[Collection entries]

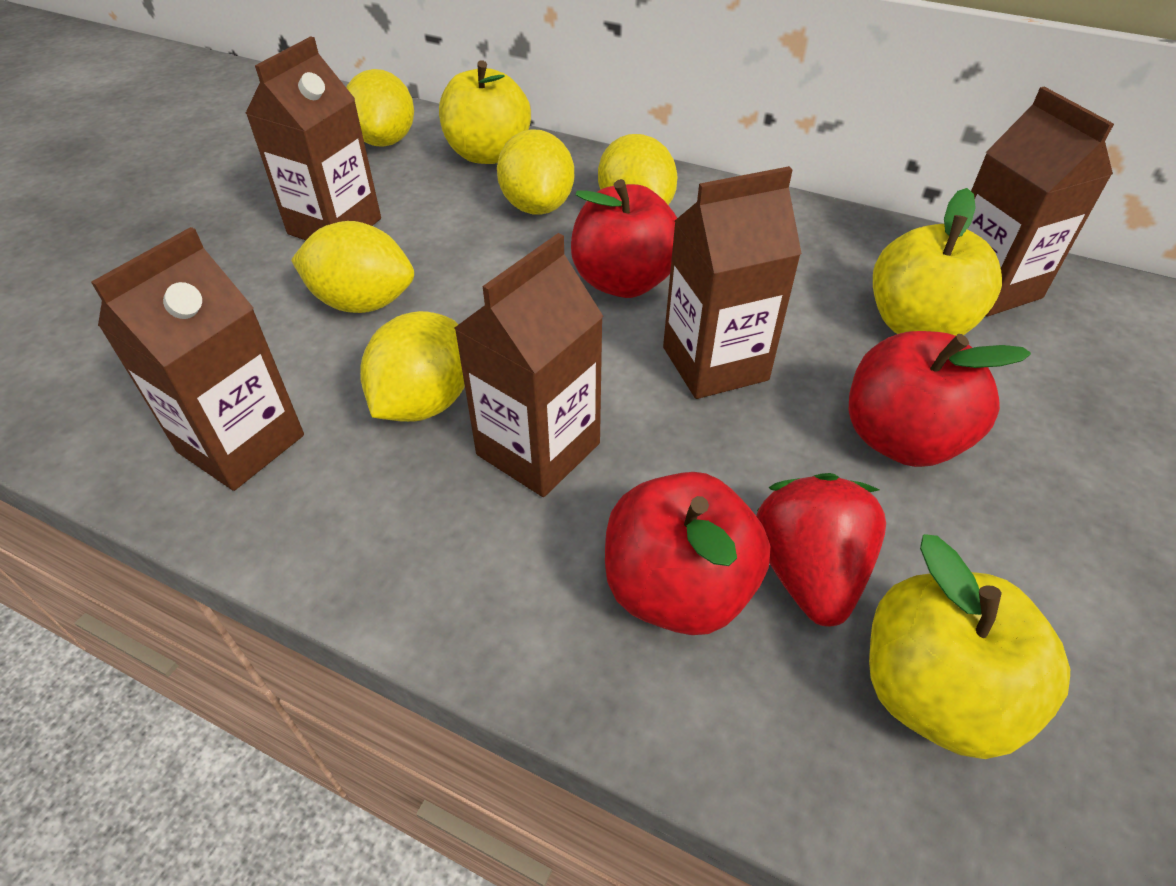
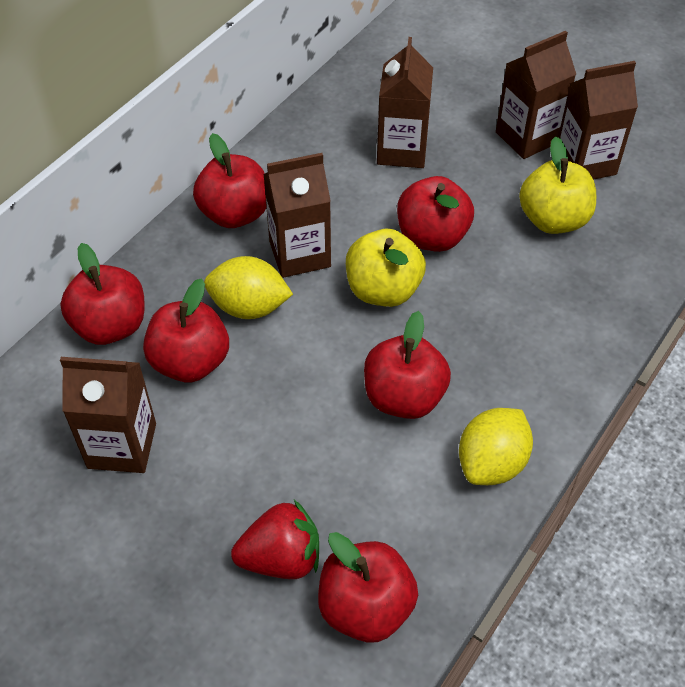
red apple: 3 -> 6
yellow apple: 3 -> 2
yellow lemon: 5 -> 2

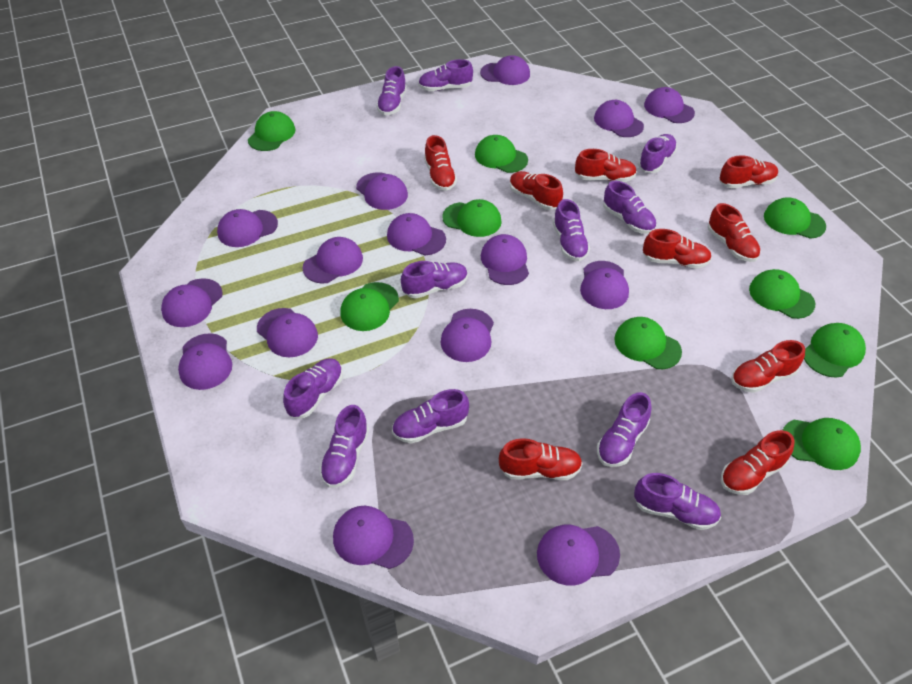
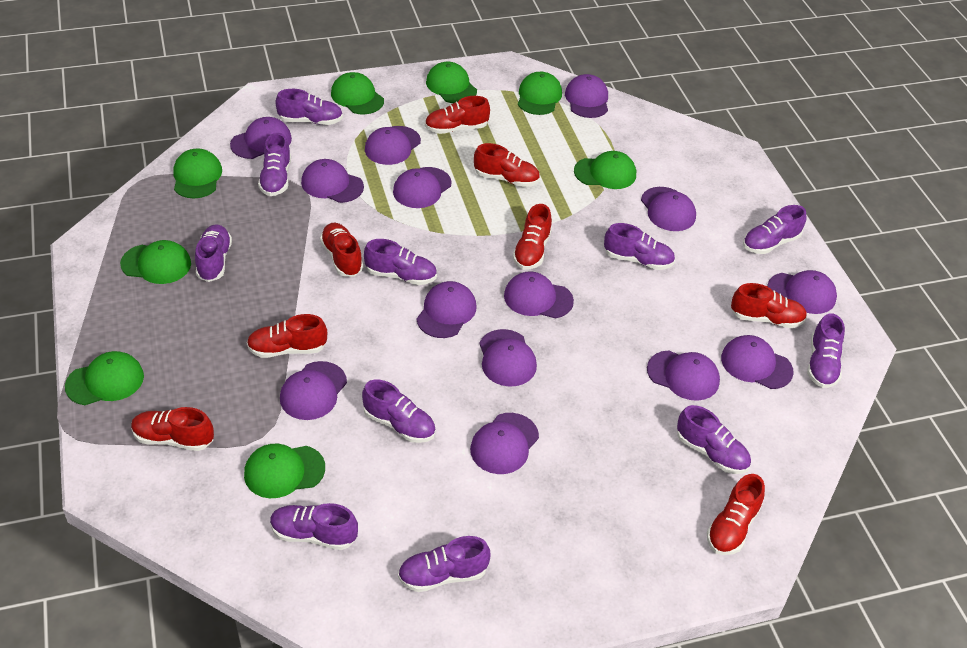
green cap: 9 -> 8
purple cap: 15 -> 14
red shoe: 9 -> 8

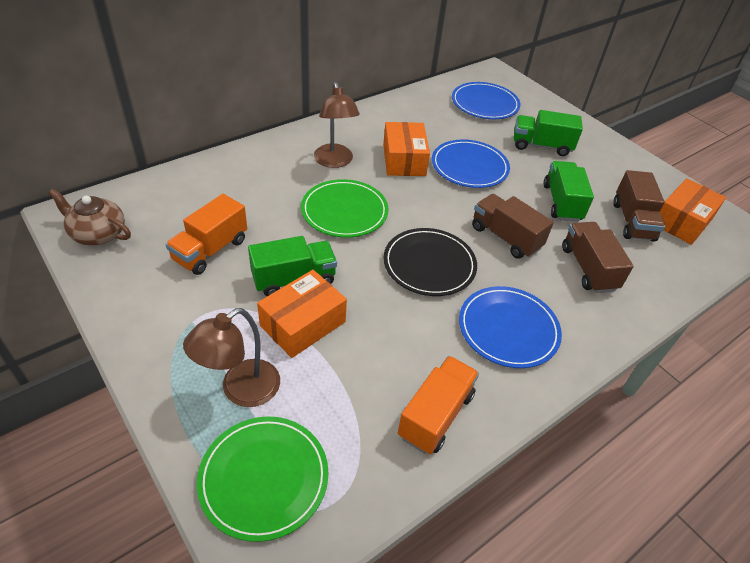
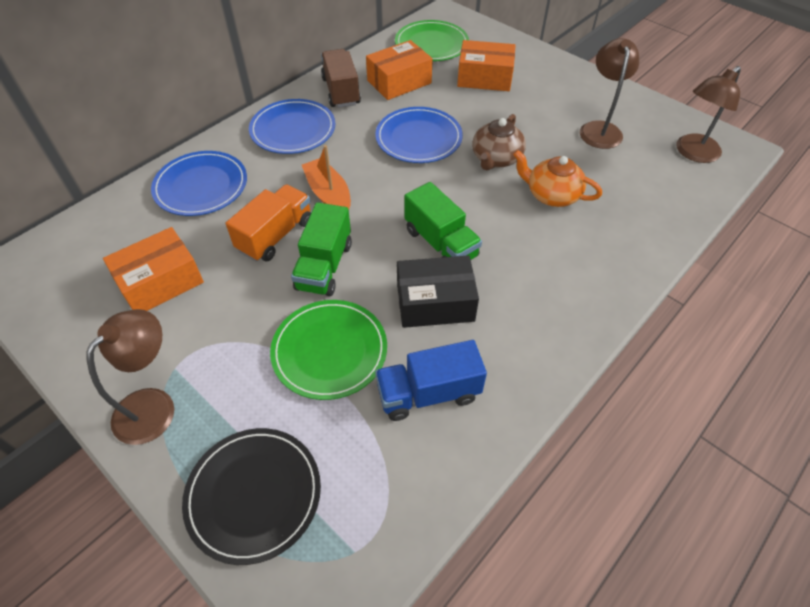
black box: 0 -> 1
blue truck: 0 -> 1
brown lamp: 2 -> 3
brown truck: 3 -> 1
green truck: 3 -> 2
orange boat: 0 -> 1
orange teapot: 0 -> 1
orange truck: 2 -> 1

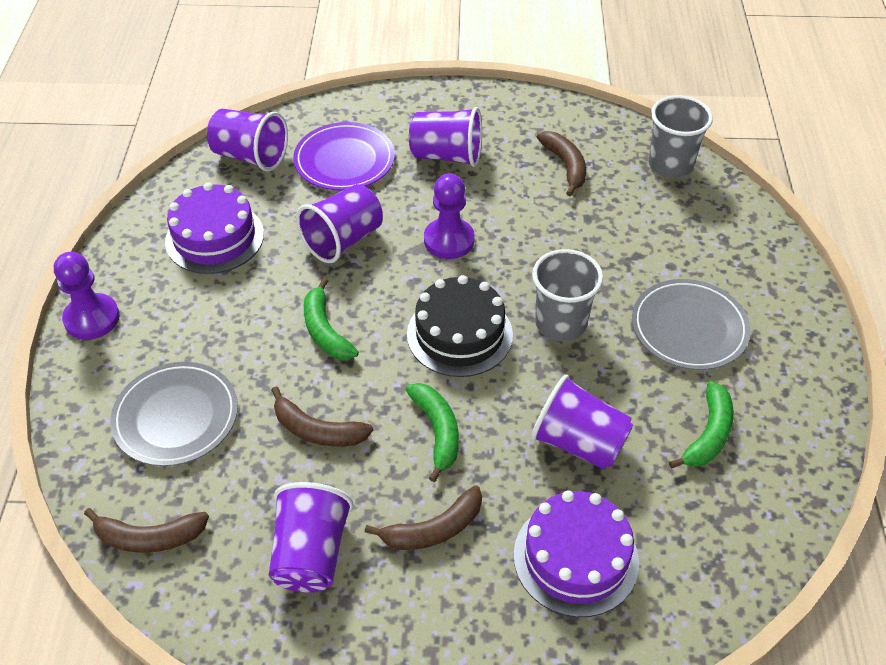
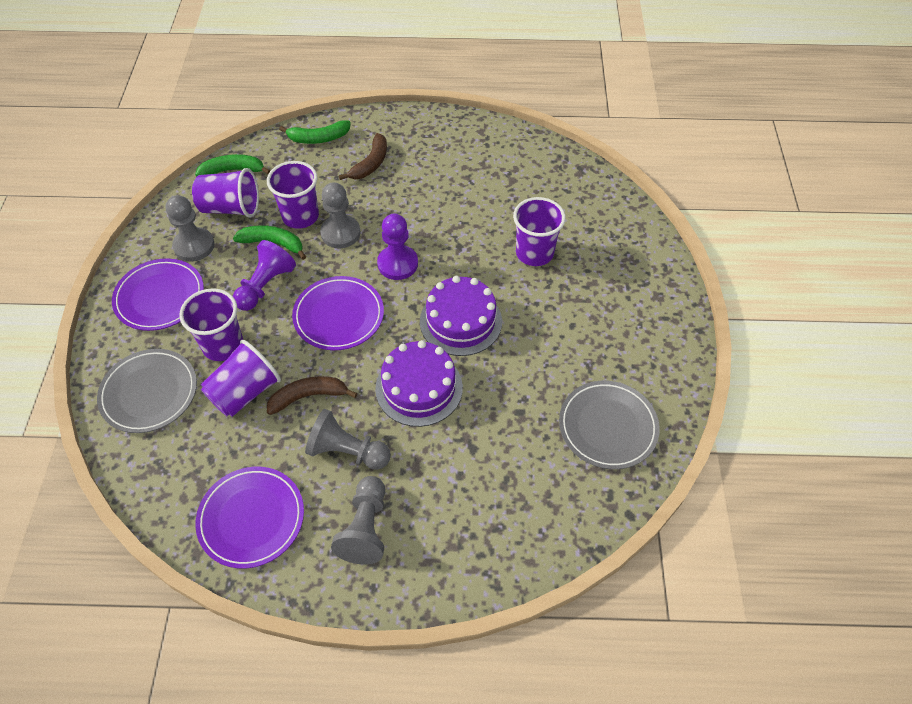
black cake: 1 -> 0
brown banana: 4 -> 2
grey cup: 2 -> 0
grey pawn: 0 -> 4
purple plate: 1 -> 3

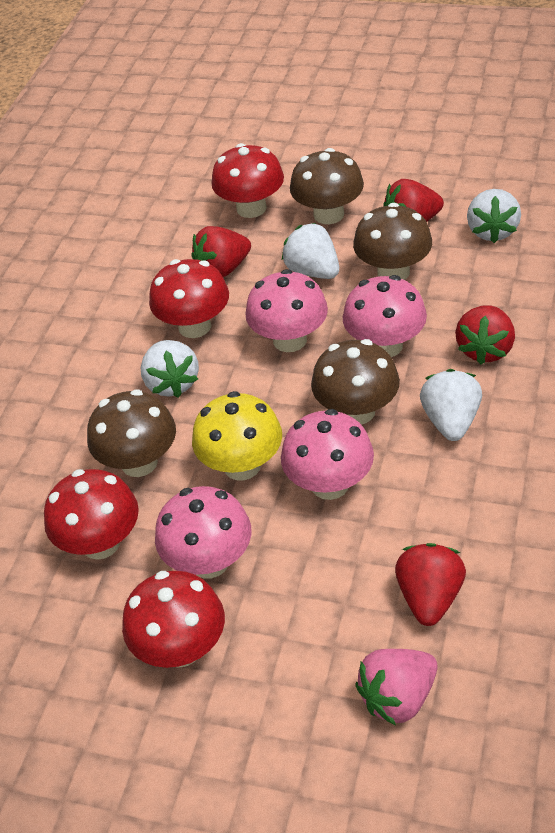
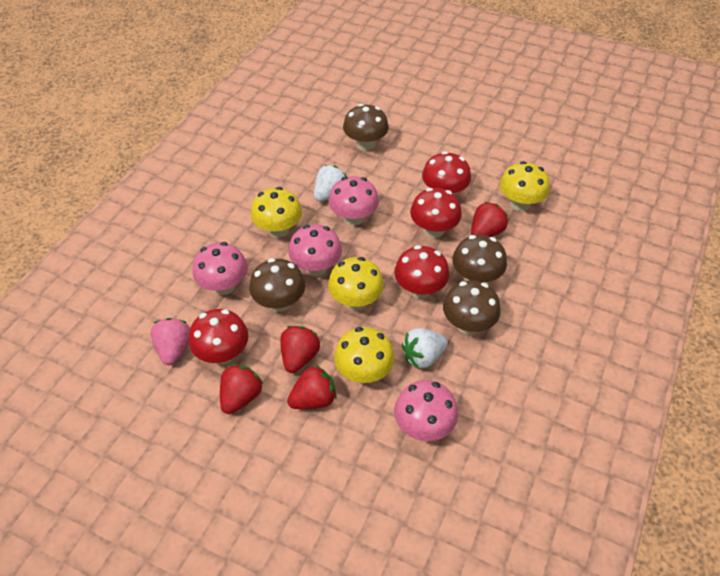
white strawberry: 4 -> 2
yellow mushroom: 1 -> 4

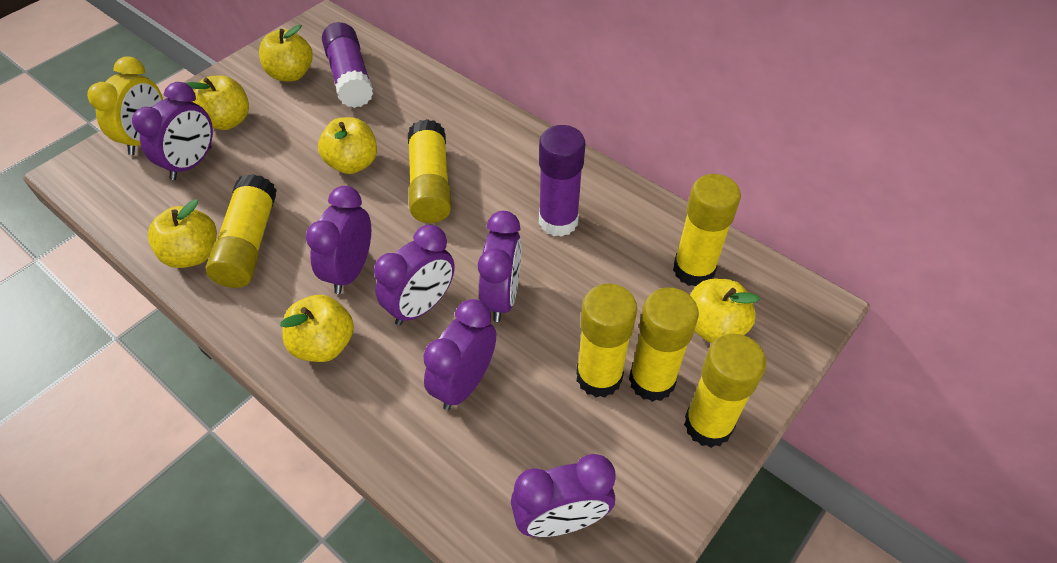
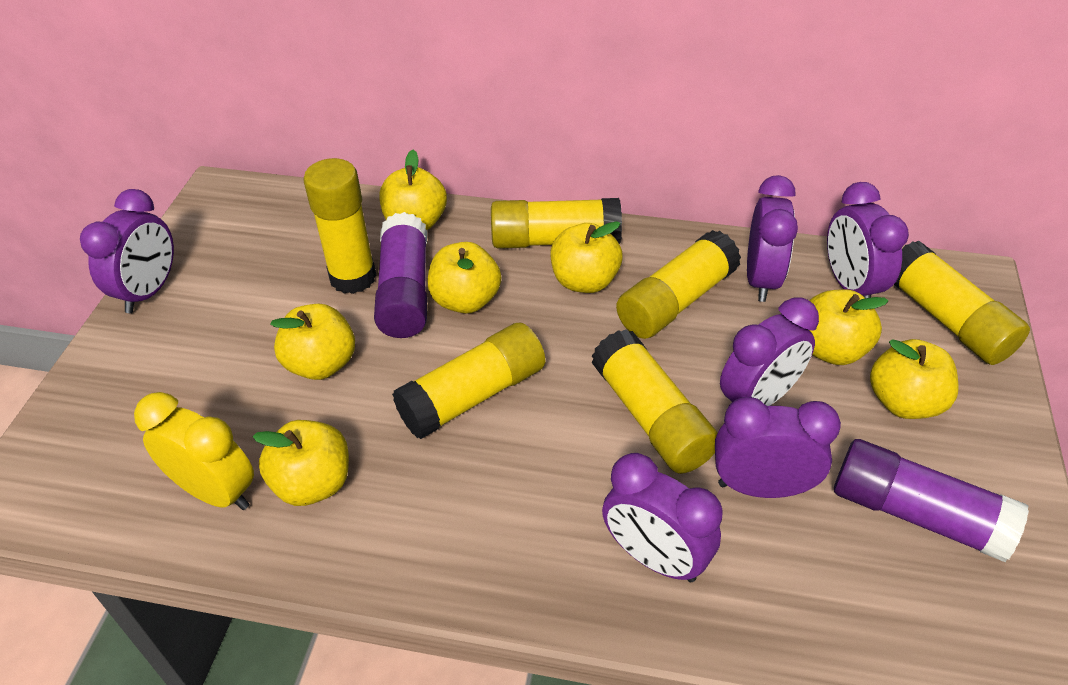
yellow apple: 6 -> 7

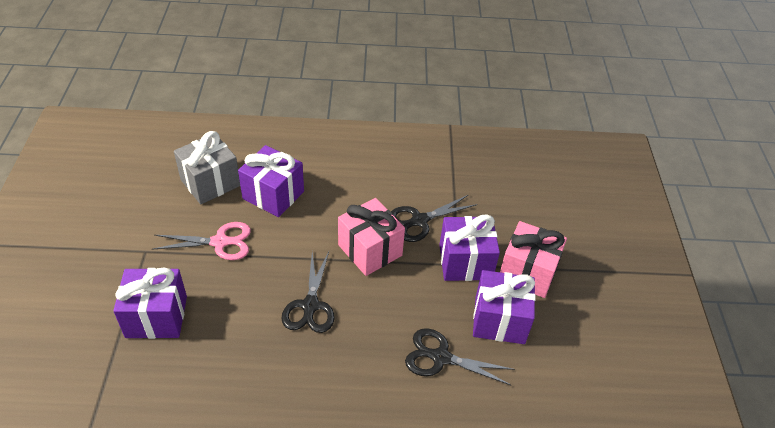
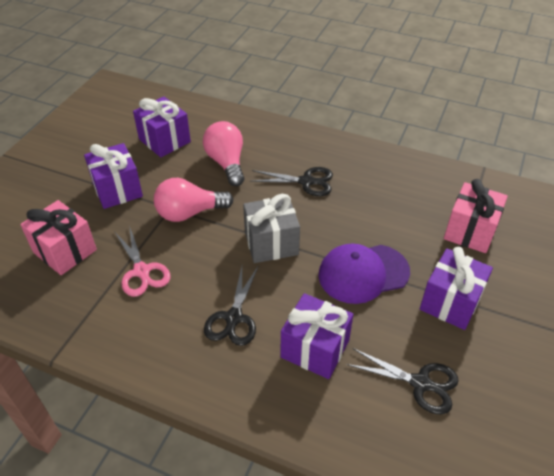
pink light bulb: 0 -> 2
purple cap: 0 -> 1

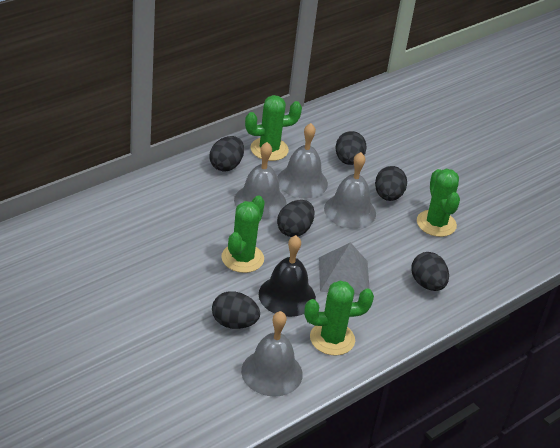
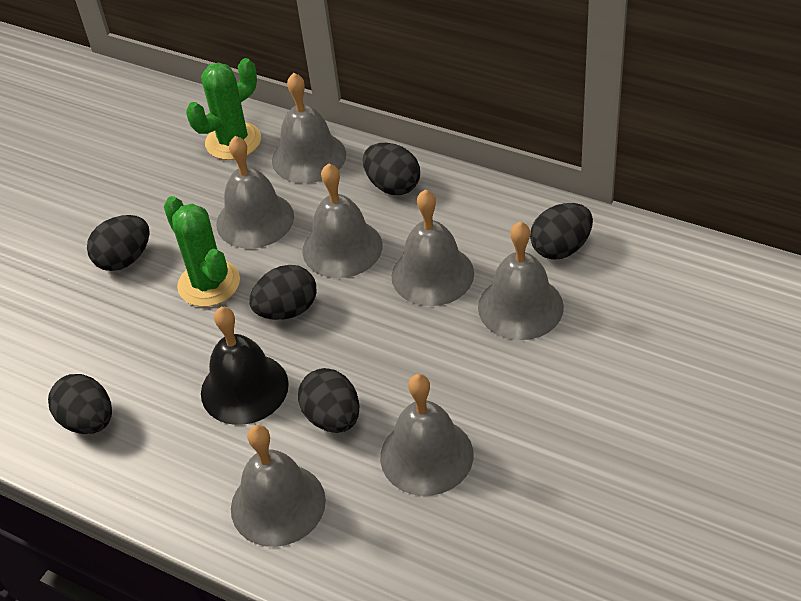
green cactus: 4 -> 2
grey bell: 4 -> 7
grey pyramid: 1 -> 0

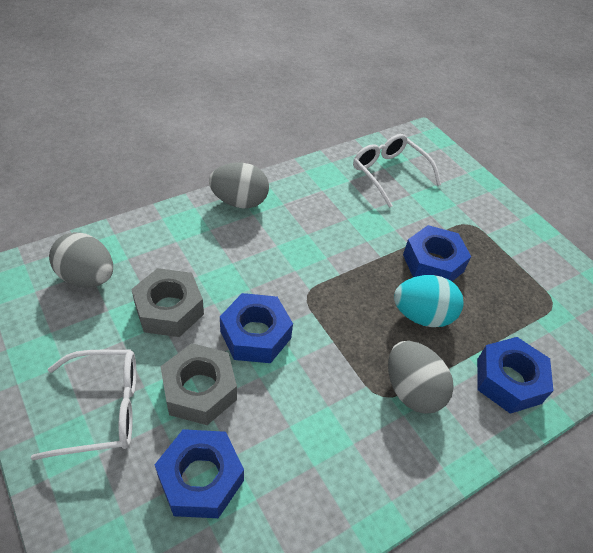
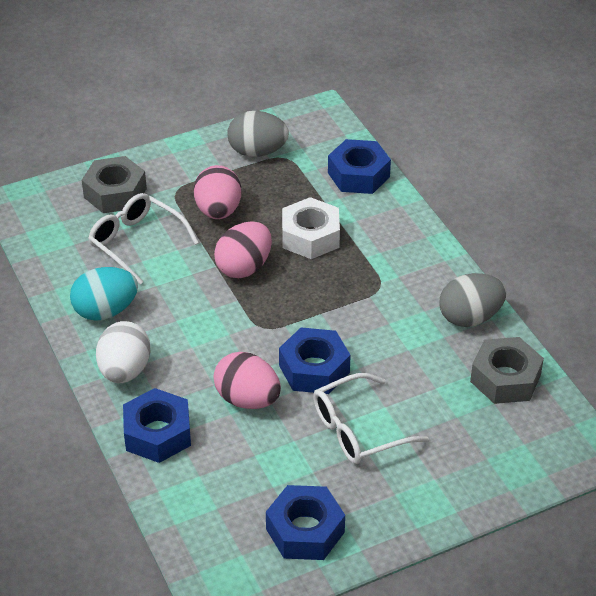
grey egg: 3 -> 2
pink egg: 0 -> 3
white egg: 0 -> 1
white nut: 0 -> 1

Brief: If a picture sits between the line containing "black box: 0 -> 1" and the line containing "purple cap: 0 -> 1", leave it out, and return the lines of that range above exactly, both ends included.

Response:
black box: 0 -> 1
blue truck: 0 -> 1
brown lamp: 2 -> 3
brown truck: 3 -> 1
green truck: 3 -> 2
orange boat: 0 -> 1
orange teapot: 0 -> 1
orange truck: 2 -> 1

black cake: 1 -> 0
brown banana: 4 -> 2
grey cup: 2 -> 0
grey pawn: 0 -> 4
purple plate: 1 -> 3

white strawberry: 4 -> 2
yellow mushroom: 1 -> 4

yellow apple: 6 -> 7

pink light bulb: 0 -> 2
purple cap: 0 -> 1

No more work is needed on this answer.